> [Activity]: All records are to be reproduced verbatim, with images omitted.
*** Opening of Exercise inputs ***
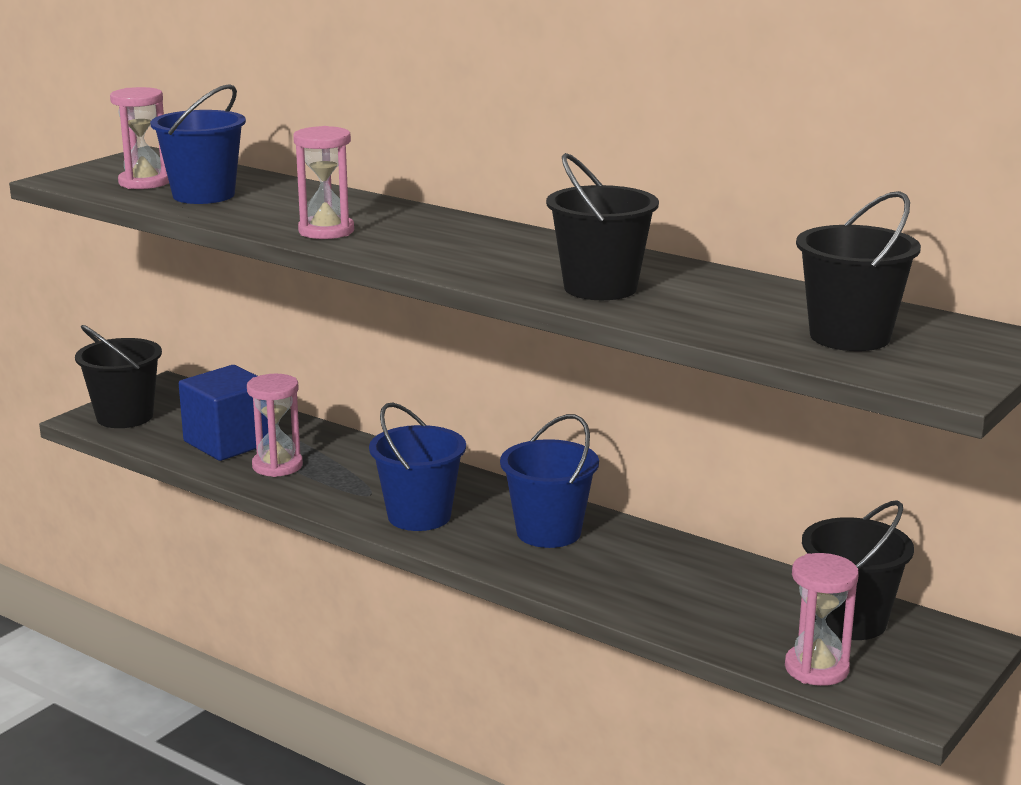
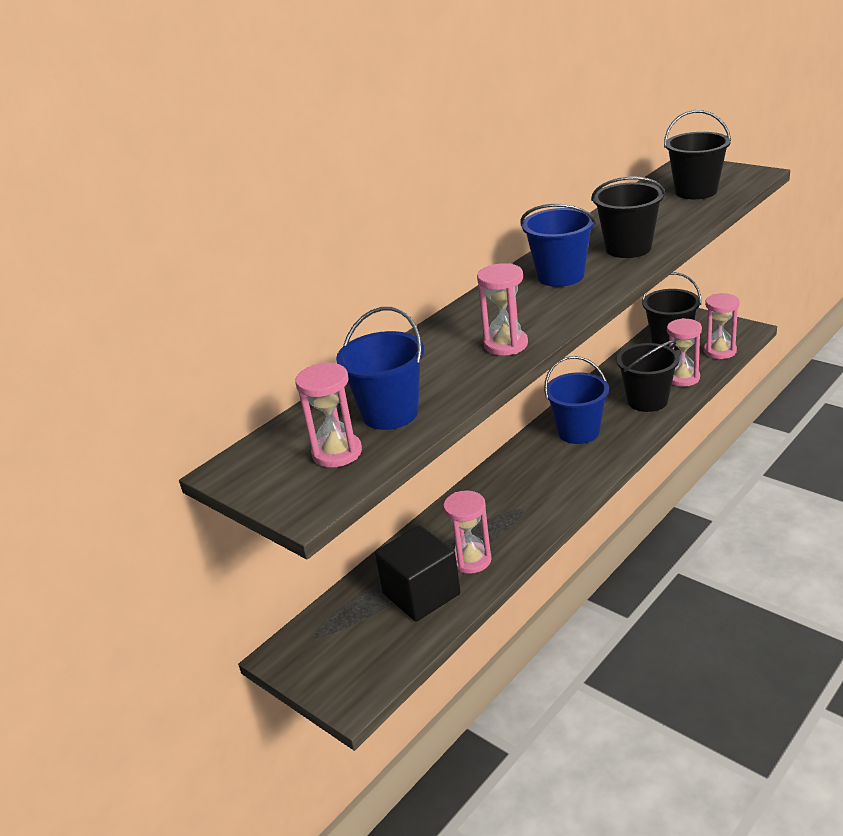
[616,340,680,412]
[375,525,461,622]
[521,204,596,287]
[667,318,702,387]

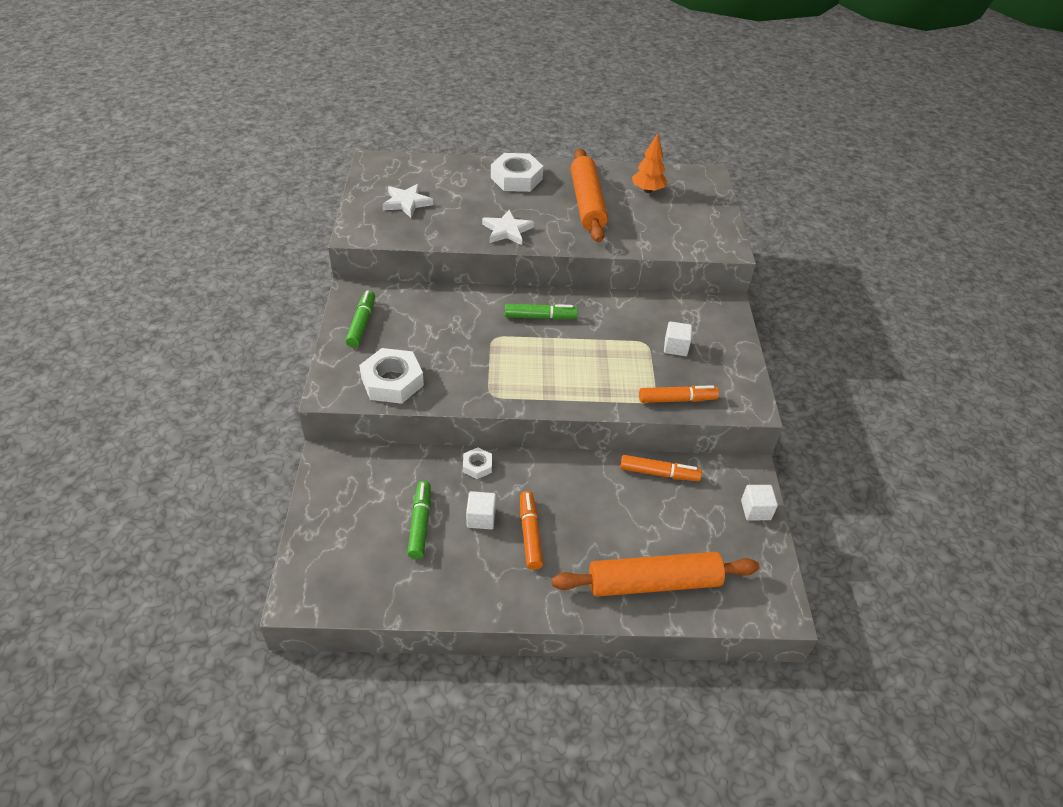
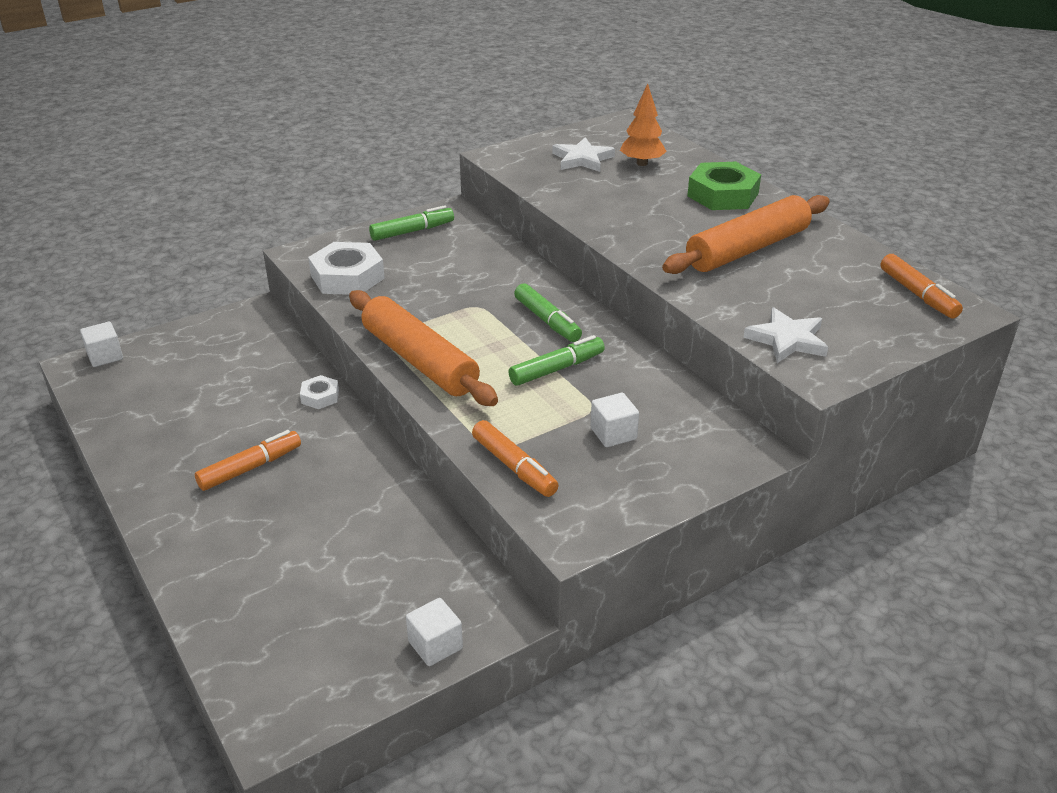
[620,83,667,166]
[687,162,761,210]
[743,307,828,363]
[881,254,963,318]
[508,335,605,386]
[80,322,123,367]
[349,290,498,406]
*** Close of Exercise inputs ***
> [Answer box]:
[616,340,680,412]
[375,525,461,622]
[521,204,596,287]
[667,318,702,387]

[620,83,667,166]
[687,162,761,210]
[743,307,828,363]
[881,254,963,318]
[508,335,605,386]
[80,322,123,367]
[349,290,498,406]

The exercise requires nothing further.